In the material below, the lines from the one containing "none -> orange brick H8 level 1" through the one containing "none -> brown round brick C6 level 2" are to be given again exactly, ends included, and no others.

■ ■ ■ ■ ■ ■ ■

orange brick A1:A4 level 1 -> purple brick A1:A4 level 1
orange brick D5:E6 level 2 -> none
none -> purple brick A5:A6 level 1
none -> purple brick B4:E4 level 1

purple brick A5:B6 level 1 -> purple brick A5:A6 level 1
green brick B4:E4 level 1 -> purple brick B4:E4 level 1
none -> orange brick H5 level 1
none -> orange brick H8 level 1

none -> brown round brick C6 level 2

■ ■ ■ ■ ■ ■ ■

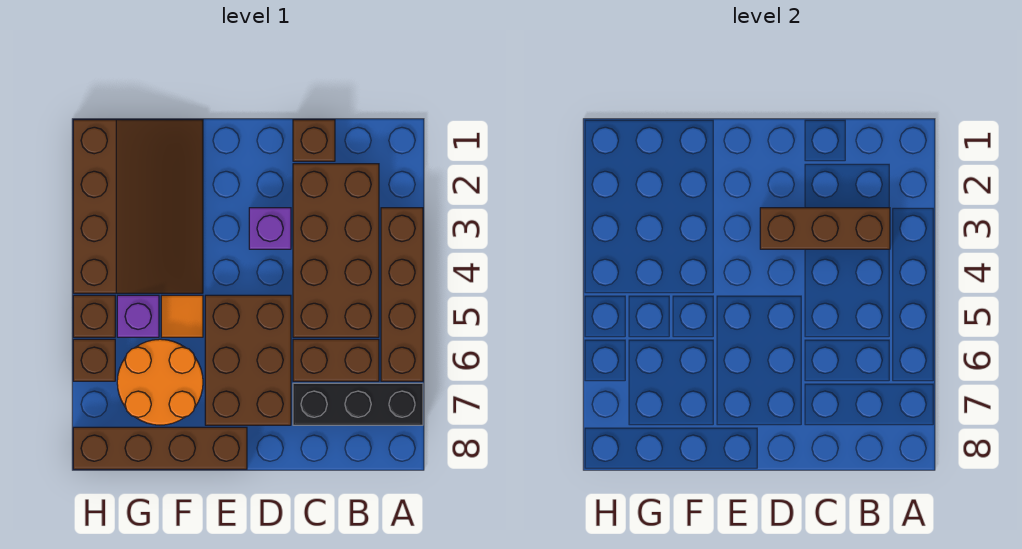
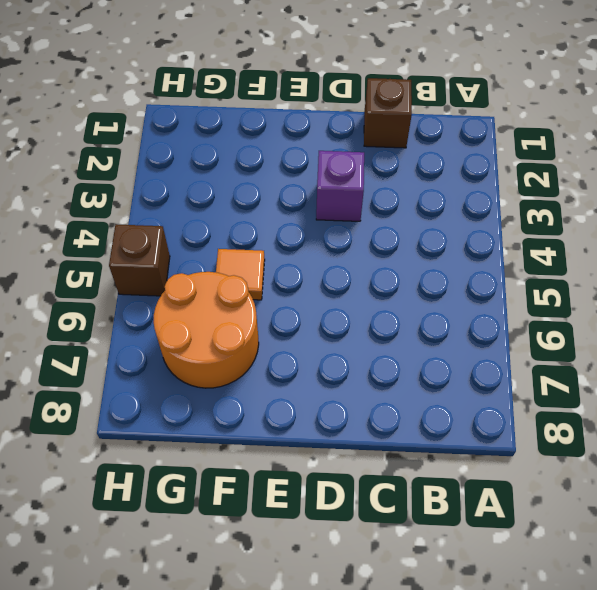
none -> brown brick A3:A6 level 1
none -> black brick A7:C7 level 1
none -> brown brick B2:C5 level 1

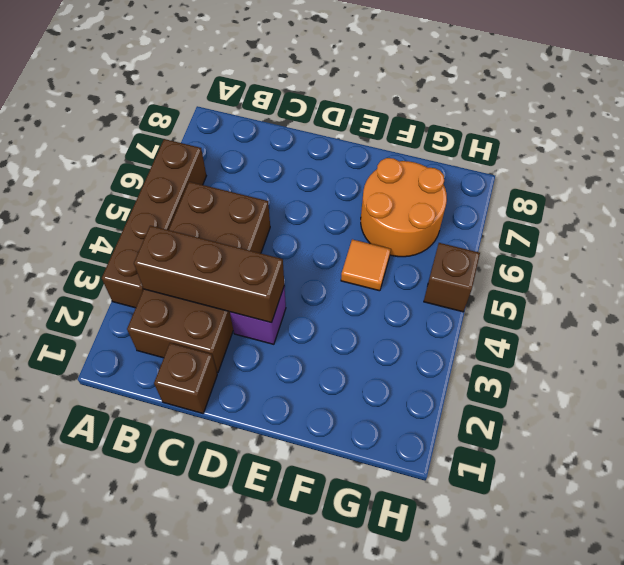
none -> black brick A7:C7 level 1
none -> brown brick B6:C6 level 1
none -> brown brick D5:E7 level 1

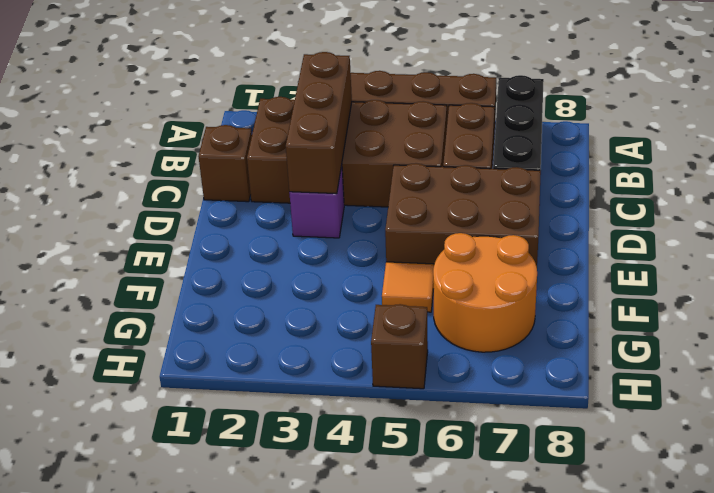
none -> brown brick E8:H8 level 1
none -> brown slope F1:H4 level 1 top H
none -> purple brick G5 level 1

■ ■ ■ ■ ■ ■ ■

TASK OUTPUT
none -> orange brick H8 level 1

none -> brown round brick C6 level 2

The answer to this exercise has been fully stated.